- **Extracted information**:
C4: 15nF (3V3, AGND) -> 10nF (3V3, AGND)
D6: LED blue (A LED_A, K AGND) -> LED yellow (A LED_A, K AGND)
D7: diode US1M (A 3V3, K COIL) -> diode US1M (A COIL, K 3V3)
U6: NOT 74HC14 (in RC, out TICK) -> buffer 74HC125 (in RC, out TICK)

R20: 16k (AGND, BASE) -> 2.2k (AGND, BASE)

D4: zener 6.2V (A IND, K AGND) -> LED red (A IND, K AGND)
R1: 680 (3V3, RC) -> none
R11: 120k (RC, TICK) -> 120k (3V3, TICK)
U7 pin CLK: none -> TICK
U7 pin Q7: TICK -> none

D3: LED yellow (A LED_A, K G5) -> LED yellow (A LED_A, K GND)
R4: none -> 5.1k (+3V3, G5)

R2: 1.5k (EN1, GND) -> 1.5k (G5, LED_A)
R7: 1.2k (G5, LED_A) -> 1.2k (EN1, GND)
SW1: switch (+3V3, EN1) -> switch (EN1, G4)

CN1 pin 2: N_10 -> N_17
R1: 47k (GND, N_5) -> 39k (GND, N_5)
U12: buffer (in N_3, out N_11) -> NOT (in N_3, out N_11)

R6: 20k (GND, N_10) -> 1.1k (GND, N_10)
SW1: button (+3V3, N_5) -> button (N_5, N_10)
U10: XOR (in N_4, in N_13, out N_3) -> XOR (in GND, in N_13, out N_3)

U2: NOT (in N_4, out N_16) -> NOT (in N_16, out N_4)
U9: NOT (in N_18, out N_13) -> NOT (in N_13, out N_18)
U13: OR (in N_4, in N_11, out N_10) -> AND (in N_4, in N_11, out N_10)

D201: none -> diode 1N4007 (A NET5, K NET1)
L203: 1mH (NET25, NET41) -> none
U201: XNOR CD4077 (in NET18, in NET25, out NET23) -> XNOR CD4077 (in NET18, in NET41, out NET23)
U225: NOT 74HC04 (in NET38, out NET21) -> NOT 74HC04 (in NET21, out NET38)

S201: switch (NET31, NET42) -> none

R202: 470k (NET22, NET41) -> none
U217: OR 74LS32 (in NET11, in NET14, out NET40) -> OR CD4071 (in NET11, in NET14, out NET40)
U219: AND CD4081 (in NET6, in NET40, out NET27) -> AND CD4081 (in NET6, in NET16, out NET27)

- **Task goal**: Scan the listing above for the line that has "R2: 1.5k (EN1, GND) -> 1.5k (G5, LED_A)", then copy exactly from that line through the line that has "SW1: button (+3V3, N_5) -> button (N_5, N_10)".

- **Written response**:
R2: 1.5k (EN1, GND) -> 1.5k (G5, LED_A)
R7: 1.2k (G5, LED_A) -> 1.2k (EN1, GND)
SW1: switch (+3V3, EN1) -> switch (EN1, G4)

CN1 pin 2: N_10 -> N_17
R1: 47k (GND, N_5) -> 39k (GND, N_5)
U12: buffer (in N_3, out N_11) -> NOT (in N_3, out N_11)

R6: 20k (GND, N_10) -> 1.1k (GND, N_10)
SW1: button (+3V3, N_5) -> button (N_5, N_10)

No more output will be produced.